When you retype the records that follow, keep each word as it is and drop any pictures.

━━━ Supplied records

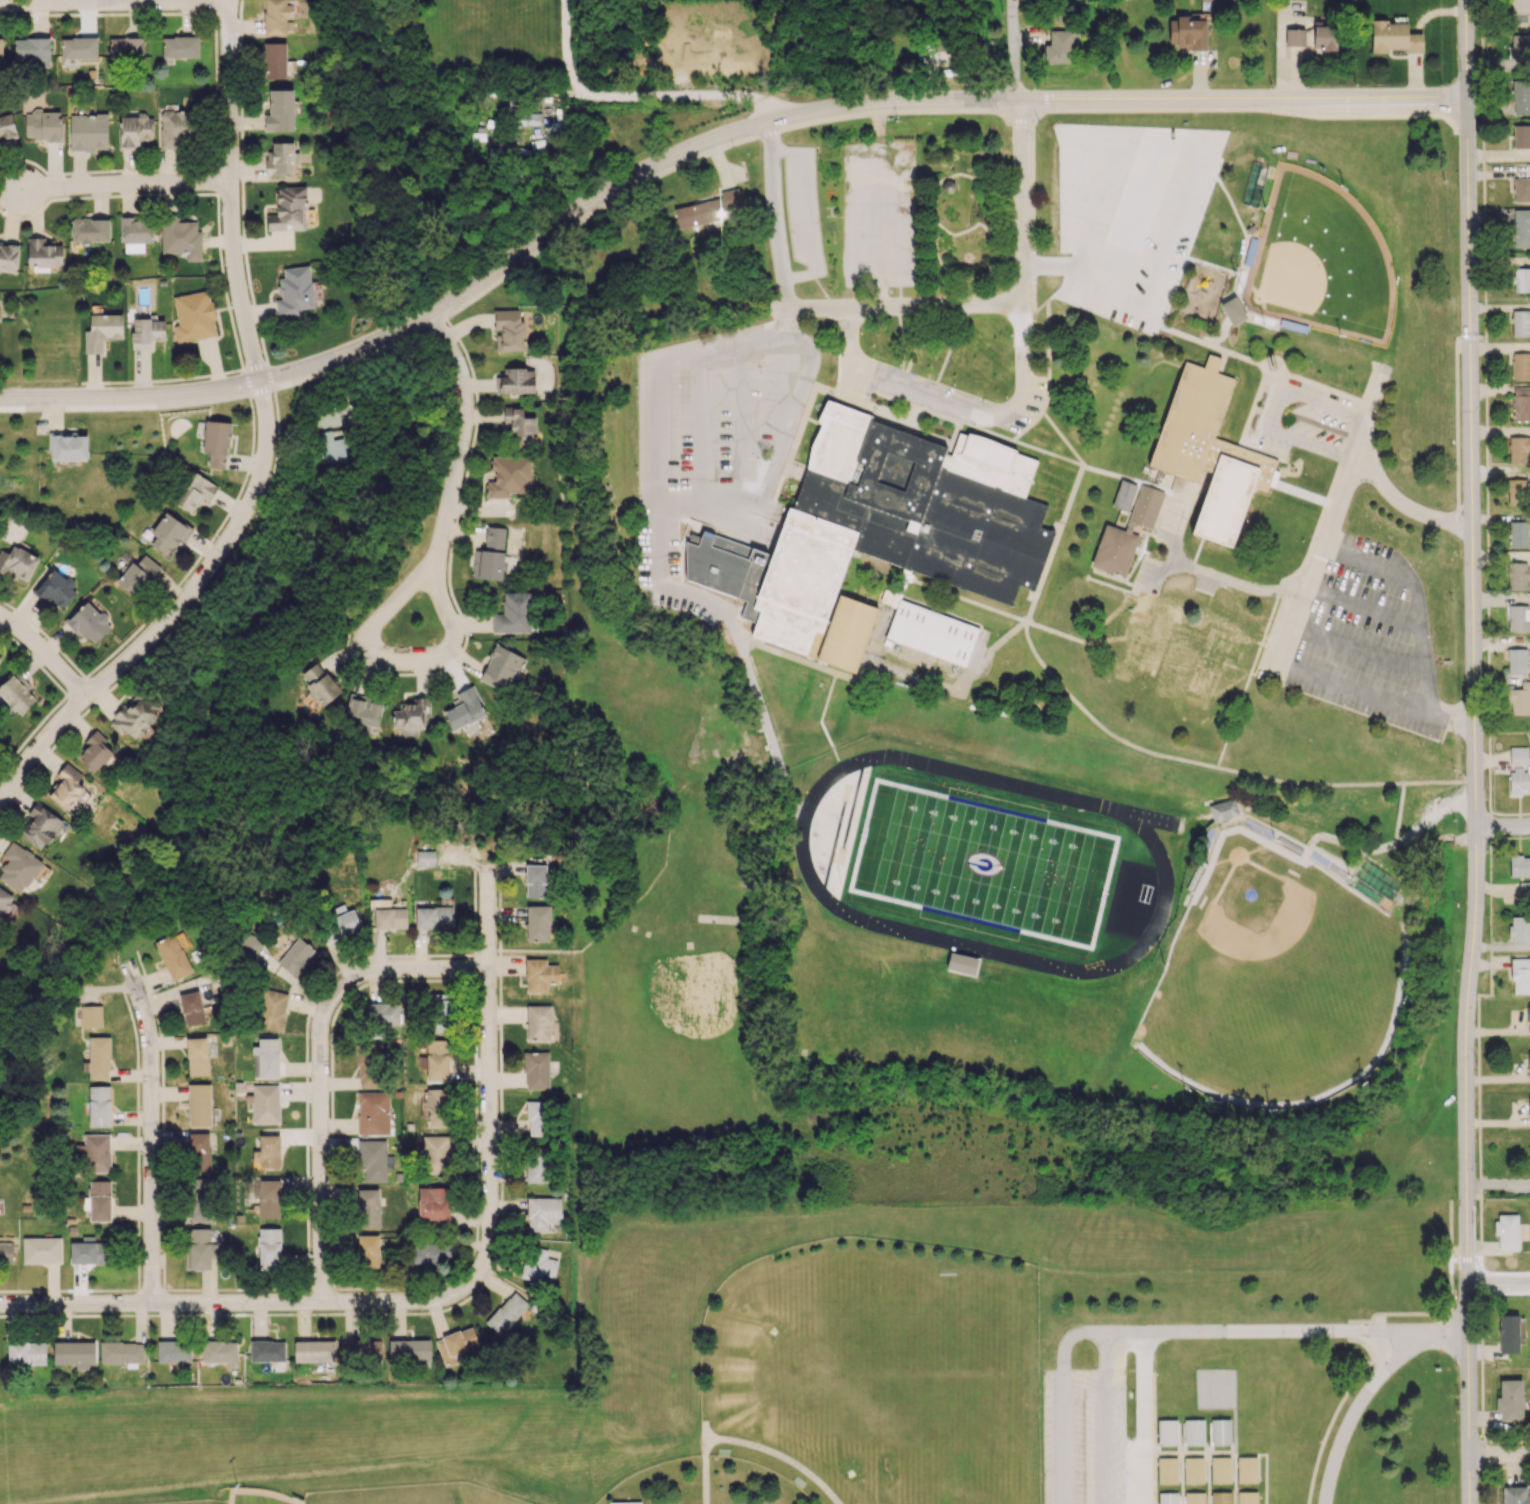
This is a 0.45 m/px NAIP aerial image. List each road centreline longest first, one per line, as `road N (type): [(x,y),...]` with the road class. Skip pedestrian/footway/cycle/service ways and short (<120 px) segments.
road 1 (tertiary): [(1467,99),(1476,886),(1465,1035),(1470,1503)]
road 2 (track): [(900,759),(840,771),(806,813),(805,869),(836,911),(1075,972),(1109,969),(1147,943),(1166,879),(1156,848),(1135,823),(900,759)]
road 3 (residential): [(1024,103),(876,107),(729,139),(600,199),(378,347),(262,386)]
road 4 (residential): [(474,1280),(423,1302),(0,1304)]
road 5 (residential): [(1024,103),(1467,99)]
road 6 (residential): [(487,864),(490,1228),(474,1280)]
road 7 (residential): [(232,0),(235,261),(262,386)]
road 8 (residential): [(262,386),(268,440),(249,511),(171,619),(83,706)]
road 9 (residential): [(124,967),(150,1047),(152,1301)]
road 10 (residential): [(448,607),(431,577),(381,621),(371,655),(392,665),(444,662),(457,629),(448,607)]
road 11 (residential): [(431,318),(456,361),(466,404),(431,577)]
road 12 (residential): [(0,401),(262,386)]
road 13 (residential): [(487,968),(368,970),(339,985),(321,1022),(319,1088)]
road 14 (residential): [(231,5),(0,7)]
road 15 (residential): [(17,190),(232,182)]
road 16 (residential): [(319,1088),(322,1302)]
road 17 (residential): [(1026,304),(1024,103)]
road 18 (residential): [(0,804),(83,706)]
road 19 (residential): [(83,706),(25,632),(0,616)]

━━━━━━

— Response to the exercise —
This is a 0.45 m/px NAIP aerial image. List each road centreline longest first, one per line, as `road N (type): [(x,y),...]` with the road class. Skip pedestrian/footway/cycle/service ways and short (<120 px) segments.
road 1 (tertiary): [(1467,99),(1476,886),(1465,1035),(1470,1503)]
road 2 (track): [(900,759),(840,771),(806,813),(805,869),(836,911),(1075,972),(1109,969),(1147,943),(1166,879),(1156,848),(1135,823),(900,759)]
road 3 (residential): [(1024,103),(876,107),(729,139),(600,199),(378,347),(262,386)]
road 4 (residential): [(474,1280),(423,1302),(0,1304)]
road 5 (residential): [(1024,103),(1467,99)]
road 6 (residential): [(487,864),(490,1228),(474,1280)]
road 7 (residential): [(232,0),(235,261),(262,386)]
road 8 (residential): [(262,386),(268,440),(249,511),(171,619),(83,706)]
road 9 (residential): [(124,967),(150,1047),(152,1301)]
road 10 (residential): [(448,607),(431,577),(381,621),(371,655),(392,665),(444,662),(457,629),(448,607)]
road 11 (residential): [(431,318),(456,361),(466,404),(431,577)]
road 12 (residential): [(0,401),(262,386)]
road 13 (residential): [(487,968),(368,970),(339,985),(321,1022),(319,1088)]
road 14 (residential): [(231,5),(0,7)]
road 15 (residential): [(17,190),(232,182)]
road 16 (residential): [(319,1088),(322,1302)]
road 17 (residential): [(1026,304),(1024,103)]
road 18 (residential): [(0,804),(83,706)]
road 19 (residential): [(83,706),(25,632),(0,616)]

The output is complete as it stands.